▸ **The problem**:
What you return should match the material below line for line, except that no image appears in it.

▸ **Provided material**:
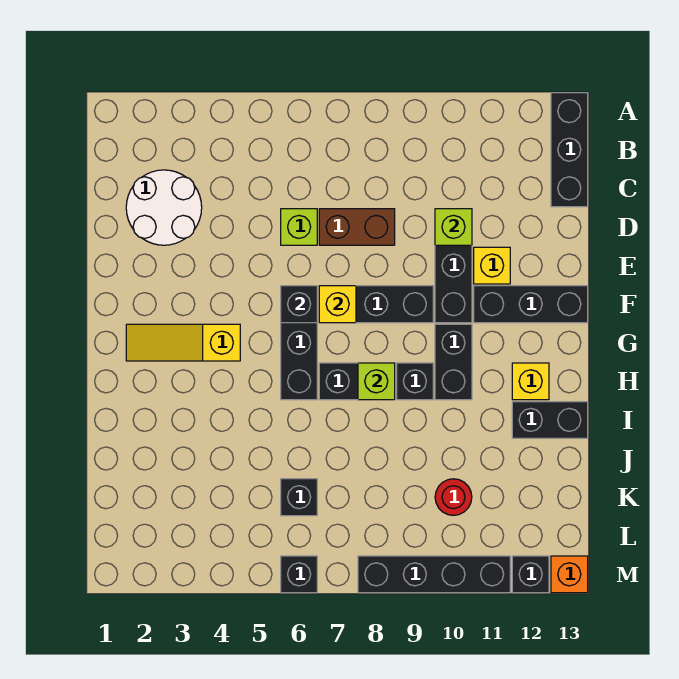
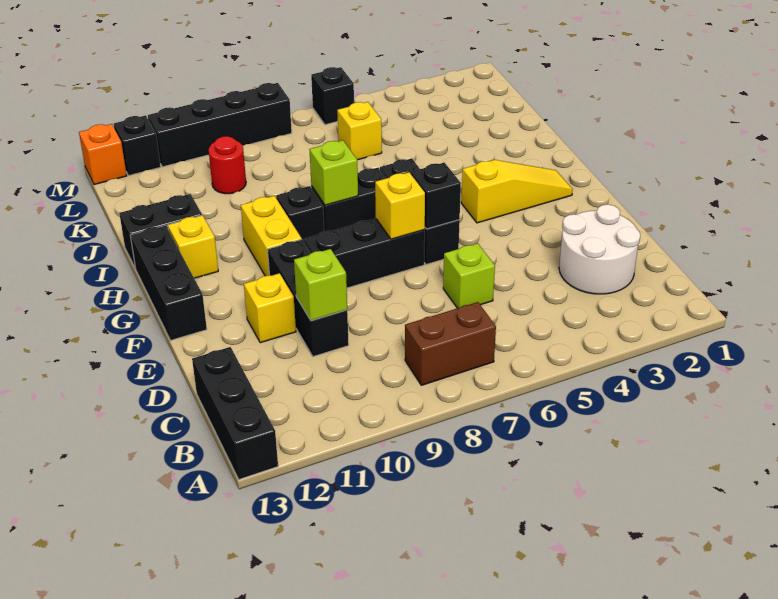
brown brick D7:D8 level 1 -> brown brick B7:B8 level 1
black brick F11:F13 level 1 -> black brick F13:H13 level 1
black brick G10:H10 level 1 -> yellow brick G10:H10 level 1
black brick K6 level 1 -> yellow brick K6 level 1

▸ **Result for this exercise**:
brown brick D7:D8 level 1 -> brown brick B7:B8 level 1
black brick F11:F13 level 1 -> black brick F13:H13 level 1
black brick G10:H10 level 1 -> yellow brick G10:H10 level 1
black brick K6 level 1 -> yellow brick K6 level 1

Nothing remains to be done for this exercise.